DATA TO EXAMINE:
......

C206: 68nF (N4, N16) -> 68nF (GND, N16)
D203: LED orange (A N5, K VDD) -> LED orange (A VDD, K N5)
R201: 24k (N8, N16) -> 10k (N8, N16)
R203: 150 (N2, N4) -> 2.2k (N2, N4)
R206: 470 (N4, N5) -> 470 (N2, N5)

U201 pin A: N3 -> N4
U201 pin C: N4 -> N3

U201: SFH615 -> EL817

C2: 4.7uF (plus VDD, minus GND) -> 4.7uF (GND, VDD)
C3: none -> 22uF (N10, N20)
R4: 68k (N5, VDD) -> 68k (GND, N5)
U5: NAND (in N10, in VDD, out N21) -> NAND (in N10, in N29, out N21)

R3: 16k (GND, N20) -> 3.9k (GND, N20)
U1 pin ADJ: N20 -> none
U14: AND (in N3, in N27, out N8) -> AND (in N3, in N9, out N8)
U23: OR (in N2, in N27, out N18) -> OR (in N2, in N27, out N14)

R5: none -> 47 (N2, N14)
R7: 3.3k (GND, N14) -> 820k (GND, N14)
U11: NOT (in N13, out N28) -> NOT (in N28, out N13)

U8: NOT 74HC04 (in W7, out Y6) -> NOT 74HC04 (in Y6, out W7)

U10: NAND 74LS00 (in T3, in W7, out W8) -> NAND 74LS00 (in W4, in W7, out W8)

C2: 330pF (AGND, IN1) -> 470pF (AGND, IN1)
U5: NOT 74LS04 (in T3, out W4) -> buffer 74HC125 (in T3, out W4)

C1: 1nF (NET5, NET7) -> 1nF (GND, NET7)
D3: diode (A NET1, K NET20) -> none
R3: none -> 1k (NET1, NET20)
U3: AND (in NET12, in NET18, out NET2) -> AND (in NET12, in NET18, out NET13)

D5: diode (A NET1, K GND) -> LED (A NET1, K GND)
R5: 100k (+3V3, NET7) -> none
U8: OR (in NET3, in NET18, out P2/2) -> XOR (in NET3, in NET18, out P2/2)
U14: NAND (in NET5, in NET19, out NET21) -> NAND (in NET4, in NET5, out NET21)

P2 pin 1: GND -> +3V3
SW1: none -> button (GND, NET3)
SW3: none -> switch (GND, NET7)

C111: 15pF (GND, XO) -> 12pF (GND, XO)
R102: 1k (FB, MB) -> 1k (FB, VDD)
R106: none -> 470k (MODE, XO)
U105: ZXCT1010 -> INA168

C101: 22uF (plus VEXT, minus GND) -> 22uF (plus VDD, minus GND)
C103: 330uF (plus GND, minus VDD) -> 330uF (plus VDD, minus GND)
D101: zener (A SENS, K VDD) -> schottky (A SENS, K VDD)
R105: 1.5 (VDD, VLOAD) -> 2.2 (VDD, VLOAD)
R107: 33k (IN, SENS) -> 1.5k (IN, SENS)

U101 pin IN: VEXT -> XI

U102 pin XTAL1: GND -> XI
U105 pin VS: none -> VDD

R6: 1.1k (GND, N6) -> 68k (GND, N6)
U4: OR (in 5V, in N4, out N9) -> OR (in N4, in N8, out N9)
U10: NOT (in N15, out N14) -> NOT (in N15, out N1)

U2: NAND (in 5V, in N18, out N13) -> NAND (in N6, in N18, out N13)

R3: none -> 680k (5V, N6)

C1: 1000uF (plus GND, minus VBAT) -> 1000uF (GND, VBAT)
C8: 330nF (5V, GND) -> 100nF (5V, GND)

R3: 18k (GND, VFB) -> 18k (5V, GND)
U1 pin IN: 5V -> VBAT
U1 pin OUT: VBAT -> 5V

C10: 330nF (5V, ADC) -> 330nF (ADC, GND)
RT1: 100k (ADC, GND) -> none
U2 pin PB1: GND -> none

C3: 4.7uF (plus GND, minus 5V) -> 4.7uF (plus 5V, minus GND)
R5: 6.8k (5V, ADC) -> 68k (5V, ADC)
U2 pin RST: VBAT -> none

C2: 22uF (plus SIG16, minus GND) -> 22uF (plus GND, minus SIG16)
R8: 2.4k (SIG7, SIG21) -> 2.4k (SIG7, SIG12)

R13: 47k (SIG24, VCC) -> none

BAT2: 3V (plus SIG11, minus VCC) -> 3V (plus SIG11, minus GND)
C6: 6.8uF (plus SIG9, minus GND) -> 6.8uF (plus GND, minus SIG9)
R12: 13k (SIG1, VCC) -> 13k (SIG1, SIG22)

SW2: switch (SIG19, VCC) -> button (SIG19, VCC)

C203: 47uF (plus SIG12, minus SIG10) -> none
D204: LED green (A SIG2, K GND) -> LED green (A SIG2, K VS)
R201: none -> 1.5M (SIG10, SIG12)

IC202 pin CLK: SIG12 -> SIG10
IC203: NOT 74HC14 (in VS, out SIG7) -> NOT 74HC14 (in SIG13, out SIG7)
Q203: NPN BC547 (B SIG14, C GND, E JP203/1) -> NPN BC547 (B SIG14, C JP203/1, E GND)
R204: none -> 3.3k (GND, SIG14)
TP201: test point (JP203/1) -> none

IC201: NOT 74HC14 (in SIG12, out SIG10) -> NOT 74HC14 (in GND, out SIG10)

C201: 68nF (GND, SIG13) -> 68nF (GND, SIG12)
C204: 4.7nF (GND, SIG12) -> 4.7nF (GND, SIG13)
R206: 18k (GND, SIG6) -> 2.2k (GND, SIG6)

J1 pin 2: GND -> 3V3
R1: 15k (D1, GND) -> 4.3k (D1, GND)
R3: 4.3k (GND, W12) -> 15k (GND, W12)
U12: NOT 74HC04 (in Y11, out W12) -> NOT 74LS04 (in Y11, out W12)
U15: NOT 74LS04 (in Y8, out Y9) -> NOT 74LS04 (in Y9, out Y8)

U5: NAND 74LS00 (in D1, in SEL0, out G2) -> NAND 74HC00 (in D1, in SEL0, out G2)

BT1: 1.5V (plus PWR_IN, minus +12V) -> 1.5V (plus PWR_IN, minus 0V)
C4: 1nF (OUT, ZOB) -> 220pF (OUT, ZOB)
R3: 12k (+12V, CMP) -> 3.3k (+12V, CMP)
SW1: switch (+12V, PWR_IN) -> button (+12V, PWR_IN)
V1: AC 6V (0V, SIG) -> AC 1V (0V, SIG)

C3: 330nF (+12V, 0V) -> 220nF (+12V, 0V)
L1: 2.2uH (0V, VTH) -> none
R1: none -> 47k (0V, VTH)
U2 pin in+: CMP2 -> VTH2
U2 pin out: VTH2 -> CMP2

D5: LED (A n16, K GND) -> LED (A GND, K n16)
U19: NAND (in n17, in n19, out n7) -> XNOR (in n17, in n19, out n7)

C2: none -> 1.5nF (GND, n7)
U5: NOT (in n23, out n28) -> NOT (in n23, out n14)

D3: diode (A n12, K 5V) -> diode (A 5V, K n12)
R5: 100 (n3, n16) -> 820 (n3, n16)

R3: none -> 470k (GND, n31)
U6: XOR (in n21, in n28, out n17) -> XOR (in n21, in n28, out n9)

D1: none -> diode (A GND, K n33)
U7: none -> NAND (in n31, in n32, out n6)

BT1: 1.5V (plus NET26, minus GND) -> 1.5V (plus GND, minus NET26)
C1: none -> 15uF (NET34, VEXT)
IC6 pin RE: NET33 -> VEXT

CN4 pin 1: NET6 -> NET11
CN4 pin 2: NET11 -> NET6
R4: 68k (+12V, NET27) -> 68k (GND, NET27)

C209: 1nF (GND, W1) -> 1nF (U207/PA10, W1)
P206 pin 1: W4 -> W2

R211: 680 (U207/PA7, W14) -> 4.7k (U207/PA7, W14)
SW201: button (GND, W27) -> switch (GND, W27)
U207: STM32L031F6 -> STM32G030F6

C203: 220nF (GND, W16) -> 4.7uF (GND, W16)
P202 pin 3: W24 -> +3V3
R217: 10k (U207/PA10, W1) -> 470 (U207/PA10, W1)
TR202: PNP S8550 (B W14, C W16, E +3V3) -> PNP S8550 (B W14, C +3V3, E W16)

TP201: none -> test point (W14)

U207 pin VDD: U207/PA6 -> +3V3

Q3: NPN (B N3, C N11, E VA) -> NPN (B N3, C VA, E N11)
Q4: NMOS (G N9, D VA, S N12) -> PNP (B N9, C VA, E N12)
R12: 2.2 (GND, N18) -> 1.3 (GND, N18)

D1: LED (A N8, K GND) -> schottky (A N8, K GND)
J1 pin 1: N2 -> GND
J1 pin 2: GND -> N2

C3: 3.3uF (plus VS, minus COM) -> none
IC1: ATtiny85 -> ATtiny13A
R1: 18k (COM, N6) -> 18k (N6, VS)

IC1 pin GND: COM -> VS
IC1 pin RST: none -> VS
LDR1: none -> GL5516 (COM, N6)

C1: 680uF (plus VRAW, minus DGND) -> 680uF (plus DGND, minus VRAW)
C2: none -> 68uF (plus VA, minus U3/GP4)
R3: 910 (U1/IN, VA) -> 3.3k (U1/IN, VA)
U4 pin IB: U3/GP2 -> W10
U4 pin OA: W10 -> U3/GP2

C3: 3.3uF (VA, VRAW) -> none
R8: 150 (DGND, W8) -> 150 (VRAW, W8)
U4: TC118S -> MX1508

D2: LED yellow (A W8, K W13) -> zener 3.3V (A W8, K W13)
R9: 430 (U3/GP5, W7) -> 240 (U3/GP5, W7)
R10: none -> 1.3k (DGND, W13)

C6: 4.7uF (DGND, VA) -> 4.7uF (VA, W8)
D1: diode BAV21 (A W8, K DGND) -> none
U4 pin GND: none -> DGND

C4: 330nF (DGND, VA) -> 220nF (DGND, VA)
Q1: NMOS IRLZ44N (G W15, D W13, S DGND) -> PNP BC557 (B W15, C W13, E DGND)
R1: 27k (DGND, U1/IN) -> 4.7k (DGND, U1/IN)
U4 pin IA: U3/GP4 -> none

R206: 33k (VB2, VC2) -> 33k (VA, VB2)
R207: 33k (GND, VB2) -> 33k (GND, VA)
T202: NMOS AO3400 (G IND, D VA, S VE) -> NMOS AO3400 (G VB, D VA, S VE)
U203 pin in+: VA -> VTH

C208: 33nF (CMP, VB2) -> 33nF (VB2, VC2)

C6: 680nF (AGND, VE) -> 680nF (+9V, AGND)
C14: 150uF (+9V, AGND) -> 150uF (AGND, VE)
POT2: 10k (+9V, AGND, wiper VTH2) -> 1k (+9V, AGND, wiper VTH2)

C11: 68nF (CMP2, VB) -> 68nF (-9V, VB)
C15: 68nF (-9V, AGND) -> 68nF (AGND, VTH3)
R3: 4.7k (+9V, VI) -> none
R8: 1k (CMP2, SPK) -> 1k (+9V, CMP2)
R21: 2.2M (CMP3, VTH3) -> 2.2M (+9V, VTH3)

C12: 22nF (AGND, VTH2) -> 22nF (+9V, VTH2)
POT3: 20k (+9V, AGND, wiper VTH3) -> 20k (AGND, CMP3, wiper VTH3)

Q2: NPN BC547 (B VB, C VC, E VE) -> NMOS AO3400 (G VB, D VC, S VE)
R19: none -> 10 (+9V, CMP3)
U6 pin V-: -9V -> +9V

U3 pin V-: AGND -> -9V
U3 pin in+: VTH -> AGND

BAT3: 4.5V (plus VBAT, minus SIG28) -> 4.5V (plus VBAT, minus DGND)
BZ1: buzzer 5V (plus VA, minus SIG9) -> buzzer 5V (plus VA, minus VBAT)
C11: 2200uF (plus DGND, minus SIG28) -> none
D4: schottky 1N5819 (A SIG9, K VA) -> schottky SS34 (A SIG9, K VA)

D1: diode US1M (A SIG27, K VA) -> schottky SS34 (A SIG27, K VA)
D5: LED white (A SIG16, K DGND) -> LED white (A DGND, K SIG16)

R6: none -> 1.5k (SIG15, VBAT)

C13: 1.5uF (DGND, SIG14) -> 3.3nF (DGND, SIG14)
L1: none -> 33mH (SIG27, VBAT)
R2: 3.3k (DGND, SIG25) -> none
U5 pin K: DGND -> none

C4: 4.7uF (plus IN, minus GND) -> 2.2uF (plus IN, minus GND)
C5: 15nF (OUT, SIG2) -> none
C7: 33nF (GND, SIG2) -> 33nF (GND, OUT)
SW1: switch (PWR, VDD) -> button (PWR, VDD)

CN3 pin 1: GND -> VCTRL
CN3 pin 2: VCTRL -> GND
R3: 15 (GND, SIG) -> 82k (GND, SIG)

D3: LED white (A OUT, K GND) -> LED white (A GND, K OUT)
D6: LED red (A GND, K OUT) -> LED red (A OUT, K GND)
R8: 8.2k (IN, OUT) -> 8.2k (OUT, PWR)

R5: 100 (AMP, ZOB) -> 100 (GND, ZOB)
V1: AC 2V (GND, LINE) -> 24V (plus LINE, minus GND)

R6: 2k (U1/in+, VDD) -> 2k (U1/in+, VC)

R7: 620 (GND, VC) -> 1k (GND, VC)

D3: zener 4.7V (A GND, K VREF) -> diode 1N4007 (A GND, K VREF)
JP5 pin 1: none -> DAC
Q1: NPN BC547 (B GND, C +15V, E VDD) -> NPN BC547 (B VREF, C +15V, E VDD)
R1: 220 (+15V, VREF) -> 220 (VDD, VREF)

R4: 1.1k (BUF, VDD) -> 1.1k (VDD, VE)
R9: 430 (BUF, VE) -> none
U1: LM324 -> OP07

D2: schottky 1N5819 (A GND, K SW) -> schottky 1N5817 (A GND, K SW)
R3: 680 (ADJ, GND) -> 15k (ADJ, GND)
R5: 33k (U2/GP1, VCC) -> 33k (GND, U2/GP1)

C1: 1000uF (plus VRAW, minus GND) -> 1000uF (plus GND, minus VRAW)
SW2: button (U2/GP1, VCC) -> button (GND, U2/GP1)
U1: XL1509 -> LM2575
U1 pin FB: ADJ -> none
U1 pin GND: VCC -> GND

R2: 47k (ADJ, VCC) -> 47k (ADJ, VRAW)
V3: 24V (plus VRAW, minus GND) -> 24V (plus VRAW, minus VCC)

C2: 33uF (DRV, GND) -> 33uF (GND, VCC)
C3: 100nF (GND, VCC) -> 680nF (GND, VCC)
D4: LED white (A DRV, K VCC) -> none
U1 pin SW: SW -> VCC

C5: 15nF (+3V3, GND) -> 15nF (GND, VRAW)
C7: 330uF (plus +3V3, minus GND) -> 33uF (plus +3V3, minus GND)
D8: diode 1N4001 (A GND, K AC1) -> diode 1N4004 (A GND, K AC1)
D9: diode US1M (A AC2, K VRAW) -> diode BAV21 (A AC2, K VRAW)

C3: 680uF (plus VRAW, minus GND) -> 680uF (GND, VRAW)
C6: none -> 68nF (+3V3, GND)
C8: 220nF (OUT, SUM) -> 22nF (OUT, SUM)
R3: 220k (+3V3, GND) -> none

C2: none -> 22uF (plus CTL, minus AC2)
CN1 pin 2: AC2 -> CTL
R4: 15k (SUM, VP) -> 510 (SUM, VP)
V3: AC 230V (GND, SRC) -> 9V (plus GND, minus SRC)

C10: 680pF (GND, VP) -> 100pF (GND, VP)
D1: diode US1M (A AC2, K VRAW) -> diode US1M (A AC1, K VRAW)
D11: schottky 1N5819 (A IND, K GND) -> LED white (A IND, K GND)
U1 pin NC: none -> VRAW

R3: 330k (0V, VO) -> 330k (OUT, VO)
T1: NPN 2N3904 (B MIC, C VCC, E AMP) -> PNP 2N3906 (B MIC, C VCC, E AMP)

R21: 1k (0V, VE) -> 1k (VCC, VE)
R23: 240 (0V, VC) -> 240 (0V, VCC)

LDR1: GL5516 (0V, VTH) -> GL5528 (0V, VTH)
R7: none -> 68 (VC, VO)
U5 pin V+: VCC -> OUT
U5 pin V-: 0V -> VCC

......

TASK: Please give again only the lines from the start of the material through the line holding "C3: none -> 22uF (N10, N20)", exactly as they are written.

SOLUTION FOR THIS EXERCISE:
C206: 68nF (N4, N16) -> 68nF (GND, N16)
D203: LED orange (A N5, K VDD) -> LED orange (A VDD, K N5)
R201: 24k (N8, N16) -> 10k (N8, N16)
R203: 150 (N2, N4) -> 2.2k (N2, N4)
R206: 470 (N4, N5) -> 470 (N2, N5)

U201 pin A: N3 -> N4
U201 pin C: N4 -> N3

U201: SFH615 -> EL817

C2: 4.7uF (plus VDD, minus GND) -> 4.7uF (GND, VDD)
C3: none -> 22uF (N10, N20)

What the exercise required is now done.